##### Material for this task #####
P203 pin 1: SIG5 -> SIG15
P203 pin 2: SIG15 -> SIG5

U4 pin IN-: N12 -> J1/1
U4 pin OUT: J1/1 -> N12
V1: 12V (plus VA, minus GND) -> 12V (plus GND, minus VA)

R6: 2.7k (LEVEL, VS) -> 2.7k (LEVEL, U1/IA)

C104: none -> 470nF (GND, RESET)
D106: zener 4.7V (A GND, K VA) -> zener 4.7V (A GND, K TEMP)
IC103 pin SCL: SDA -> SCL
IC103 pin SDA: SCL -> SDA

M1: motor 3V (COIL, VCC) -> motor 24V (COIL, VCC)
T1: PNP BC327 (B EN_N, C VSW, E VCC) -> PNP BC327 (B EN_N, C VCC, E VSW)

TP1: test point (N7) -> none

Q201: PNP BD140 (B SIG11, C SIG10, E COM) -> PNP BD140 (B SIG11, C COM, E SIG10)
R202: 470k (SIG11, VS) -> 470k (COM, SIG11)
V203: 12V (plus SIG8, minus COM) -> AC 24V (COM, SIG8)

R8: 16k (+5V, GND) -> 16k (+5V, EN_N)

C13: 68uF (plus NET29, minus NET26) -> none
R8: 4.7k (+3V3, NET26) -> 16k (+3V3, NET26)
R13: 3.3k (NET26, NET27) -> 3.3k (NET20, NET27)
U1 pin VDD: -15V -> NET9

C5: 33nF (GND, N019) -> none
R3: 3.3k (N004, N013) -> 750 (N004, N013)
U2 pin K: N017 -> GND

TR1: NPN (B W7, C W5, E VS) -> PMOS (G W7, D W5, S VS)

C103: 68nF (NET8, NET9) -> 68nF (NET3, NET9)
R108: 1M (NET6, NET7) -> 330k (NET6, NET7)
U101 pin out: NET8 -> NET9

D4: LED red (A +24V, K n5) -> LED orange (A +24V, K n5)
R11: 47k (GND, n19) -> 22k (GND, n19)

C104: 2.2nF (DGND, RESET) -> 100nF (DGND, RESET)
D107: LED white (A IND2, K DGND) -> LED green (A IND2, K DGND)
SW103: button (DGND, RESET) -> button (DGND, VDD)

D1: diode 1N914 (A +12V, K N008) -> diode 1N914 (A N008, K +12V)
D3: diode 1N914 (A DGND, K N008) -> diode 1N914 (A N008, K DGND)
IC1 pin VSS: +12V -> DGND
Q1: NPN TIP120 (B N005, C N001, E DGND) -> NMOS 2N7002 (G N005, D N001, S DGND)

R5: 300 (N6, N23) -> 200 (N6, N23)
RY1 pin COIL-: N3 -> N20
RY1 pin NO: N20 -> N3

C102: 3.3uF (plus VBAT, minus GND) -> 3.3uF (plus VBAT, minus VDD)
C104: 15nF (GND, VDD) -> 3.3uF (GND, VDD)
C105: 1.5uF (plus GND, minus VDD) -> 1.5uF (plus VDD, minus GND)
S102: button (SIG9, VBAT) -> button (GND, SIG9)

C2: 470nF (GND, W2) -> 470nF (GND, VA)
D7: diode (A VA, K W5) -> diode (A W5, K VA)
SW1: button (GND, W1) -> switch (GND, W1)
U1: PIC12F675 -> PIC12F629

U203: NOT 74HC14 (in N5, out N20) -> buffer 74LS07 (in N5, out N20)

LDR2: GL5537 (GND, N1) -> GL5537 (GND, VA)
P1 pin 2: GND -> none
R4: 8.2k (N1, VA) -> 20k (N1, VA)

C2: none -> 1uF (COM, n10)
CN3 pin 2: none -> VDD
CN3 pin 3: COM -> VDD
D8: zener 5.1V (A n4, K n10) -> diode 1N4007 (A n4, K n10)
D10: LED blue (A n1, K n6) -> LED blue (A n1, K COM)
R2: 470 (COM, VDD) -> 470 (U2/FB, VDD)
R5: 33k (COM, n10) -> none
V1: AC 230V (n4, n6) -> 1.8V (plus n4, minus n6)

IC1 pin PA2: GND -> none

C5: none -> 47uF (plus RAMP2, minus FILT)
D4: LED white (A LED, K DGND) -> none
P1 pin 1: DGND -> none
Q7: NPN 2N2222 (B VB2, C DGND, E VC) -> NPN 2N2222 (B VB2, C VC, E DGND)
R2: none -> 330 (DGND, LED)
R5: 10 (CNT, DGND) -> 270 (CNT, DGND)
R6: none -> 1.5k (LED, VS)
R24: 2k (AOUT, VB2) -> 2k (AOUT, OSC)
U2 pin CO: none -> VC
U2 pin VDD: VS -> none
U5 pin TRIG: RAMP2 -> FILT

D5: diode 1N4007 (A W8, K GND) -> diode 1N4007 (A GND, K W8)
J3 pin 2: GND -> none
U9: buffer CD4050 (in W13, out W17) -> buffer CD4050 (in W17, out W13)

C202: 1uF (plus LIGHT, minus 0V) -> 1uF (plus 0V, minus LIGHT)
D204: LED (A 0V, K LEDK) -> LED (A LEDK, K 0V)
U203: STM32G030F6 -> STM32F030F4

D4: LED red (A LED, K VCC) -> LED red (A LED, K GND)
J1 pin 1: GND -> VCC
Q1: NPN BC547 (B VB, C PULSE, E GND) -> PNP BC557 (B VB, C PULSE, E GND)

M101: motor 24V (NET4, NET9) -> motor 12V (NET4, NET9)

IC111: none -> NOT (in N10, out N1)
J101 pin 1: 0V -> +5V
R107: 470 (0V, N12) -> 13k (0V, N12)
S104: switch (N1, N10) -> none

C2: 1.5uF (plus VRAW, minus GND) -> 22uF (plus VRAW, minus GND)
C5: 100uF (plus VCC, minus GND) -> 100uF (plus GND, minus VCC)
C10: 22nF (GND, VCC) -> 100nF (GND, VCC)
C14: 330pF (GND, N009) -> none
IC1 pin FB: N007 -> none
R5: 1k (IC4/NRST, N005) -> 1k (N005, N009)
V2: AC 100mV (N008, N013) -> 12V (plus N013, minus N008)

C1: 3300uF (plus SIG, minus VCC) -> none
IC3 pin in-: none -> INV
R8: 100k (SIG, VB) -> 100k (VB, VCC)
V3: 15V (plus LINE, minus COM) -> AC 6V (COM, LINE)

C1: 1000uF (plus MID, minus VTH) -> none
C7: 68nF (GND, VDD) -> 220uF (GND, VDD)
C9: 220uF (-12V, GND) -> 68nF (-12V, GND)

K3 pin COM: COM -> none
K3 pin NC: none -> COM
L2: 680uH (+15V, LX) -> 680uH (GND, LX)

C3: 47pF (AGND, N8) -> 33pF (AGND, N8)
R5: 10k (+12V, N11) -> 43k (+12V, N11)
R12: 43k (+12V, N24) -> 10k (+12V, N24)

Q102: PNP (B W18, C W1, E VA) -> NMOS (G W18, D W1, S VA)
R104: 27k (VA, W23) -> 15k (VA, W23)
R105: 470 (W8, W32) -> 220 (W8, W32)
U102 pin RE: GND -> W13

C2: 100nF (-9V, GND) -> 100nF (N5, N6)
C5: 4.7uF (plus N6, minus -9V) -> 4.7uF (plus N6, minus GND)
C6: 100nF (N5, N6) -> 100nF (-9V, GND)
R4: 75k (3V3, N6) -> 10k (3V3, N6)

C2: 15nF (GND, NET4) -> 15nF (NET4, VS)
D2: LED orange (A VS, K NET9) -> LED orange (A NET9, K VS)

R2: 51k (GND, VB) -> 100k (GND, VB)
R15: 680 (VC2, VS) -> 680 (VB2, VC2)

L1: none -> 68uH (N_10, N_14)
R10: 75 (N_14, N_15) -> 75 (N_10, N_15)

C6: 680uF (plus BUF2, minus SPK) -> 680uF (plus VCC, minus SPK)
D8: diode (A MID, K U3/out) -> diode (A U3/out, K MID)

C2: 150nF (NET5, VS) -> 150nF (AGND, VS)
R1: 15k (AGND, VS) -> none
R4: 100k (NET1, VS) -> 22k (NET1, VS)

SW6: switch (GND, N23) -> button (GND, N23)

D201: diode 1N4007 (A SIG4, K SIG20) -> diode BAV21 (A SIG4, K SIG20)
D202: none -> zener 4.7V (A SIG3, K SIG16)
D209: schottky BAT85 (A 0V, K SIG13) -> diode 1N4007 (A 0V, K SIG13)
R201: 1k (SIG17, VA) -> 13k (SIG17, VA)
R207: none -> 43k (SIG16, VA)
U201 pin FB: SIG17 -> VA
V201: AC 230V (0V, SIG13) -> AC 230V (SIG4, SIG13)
#####
§ Work request
Using the records above, write out exactly the lines between the one holding "C14: 330pF (GND, N009) -> none" and the one holding "R4: 75k (3V3, N6) -> 10k (3V3, N6)", inclusive; leave everything else out.

§ Solution for this problem
C14: 330pF (GND, N009) -> none
IC1 pin FB: N007 -> none
R5: 1k (IC4/NRST, N005) -> 1k (N005, N009)
V2: AC 100mV (N008, N013) -> 12V (plus N013, minus N008)

C1: 3300uF (plus SIG, minus VCC) -> none
IC3 pin in-: none -> INV
R8: 100k (SIG, VB) -> 100k (VB, VCC)
V3: 15V (plus LINE, minus COM) -> AC 6V (COM, LINE)

C1: 1000uF (plus MID, minus VTH) -> none
C7: 68nF (GND, VDD) -> 220uF (GND, VDD)
C9: 220uF (-12V, GND) -> 68nF (-12V, GND)

K3 pin COM: COM -> none
K3 pin NC: none -> COM
L2: 680uH (+15V, LX) -> 680uH (GND, LX)

C3: 47pF (AGND, N8) -> 33pF (AGND, N8)
R5: 10k (+12V, N11) -> 43k (+12V, N11)
R12: 43k (+12V, N24) -> 10k (+12V, N24)

Q102: PNP (B W18, C W1, E VA) -> NMOS (G W18, D W1, S VA)
R104: 27k (VA, W23) -> 15k (VA, W23)
R105: 470 (W8, W32) -> 220 (W8, W32)
U102 pin RE: GND -> W13

C2: 100nF (-9V, GND) -> 100nF (N5, N6)
C5: 4.7uF (plus N6, minus -9V) -> 4.7uF (plus N6, minus GND)
C6: 100nF (N5, N6) -> 100nF (-9V, GND)
R4: 75k (3V3, N6) -> 10k (3V3, N6)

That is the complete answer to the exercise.